__WHAT TO WORK ON__
Using the data beneath, show every line that includes the word "delete".

__DATA__
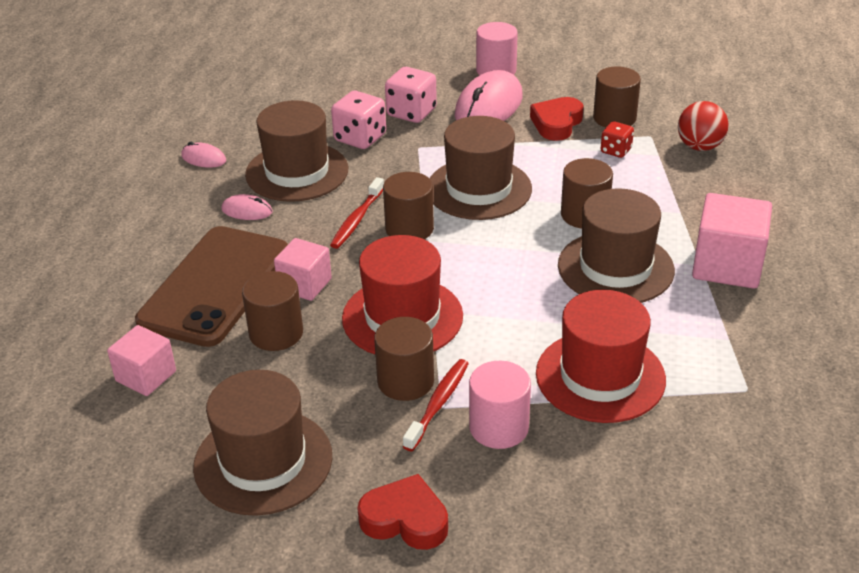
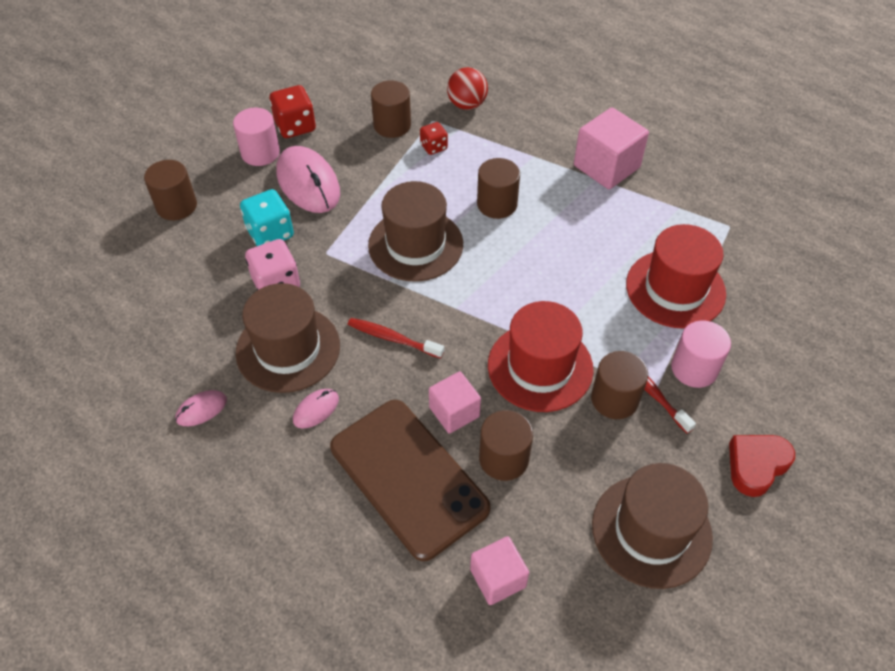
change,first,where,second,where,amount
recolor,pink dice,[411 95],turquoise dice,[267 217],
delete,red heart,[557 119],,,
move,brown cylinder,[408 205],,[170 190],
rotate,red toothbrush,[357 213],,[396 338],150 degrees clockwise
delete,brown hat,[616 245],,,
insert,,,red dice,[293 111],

__PROBLEM SOLUTION__
delete,red heart,[557 119],,,
delete,brown hat,[616 245],,,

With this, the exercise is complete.